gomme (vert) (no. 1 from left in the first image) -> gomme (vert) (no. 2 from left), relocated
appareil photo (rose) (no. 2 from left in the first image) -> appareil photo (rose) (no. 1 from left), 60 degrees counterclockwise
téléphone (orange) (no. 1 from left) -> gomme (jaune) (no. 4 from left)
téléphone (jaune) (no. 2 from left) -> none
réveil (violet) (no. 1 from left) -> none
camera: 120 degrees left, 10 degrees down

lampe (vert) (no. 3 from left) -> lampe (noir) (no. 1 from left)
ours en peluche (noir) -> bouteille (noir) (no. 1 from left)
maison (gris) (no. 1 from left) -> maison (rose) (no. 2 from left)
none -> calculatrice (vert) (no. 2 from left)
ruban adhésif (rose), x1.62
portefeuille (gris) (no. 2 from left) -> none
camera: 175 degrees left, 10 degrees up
--
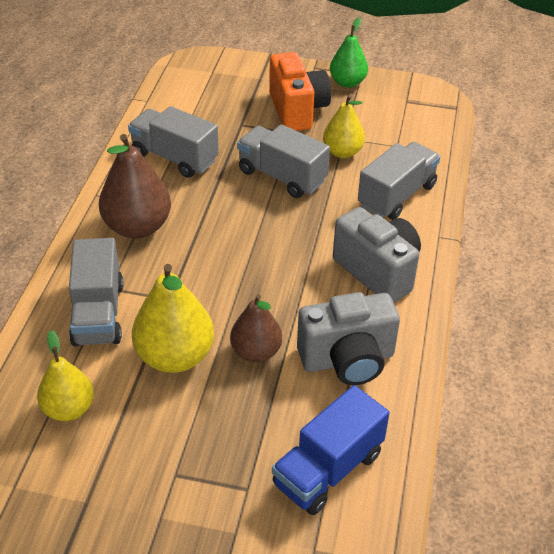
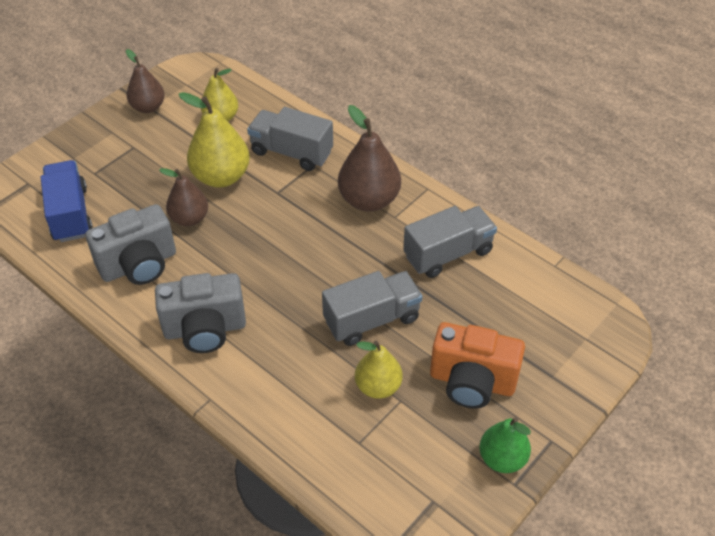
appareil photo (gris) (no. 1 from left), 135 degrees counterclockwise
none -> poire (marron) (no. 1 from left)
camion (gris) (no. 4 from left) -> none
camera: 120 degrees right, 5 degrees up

__What to work on__
Each line that holds the word "image" should be extracted from the records.

__Response area__
gomme (vert) (no. 1 from left in the first image) -> gomme (vert) (no. 2 from left), relocated
appareil photo (rose) (no. 2 from left in the first image) -> appareil photo (rose) (no. 1 from left), 60 degrees counterclockwise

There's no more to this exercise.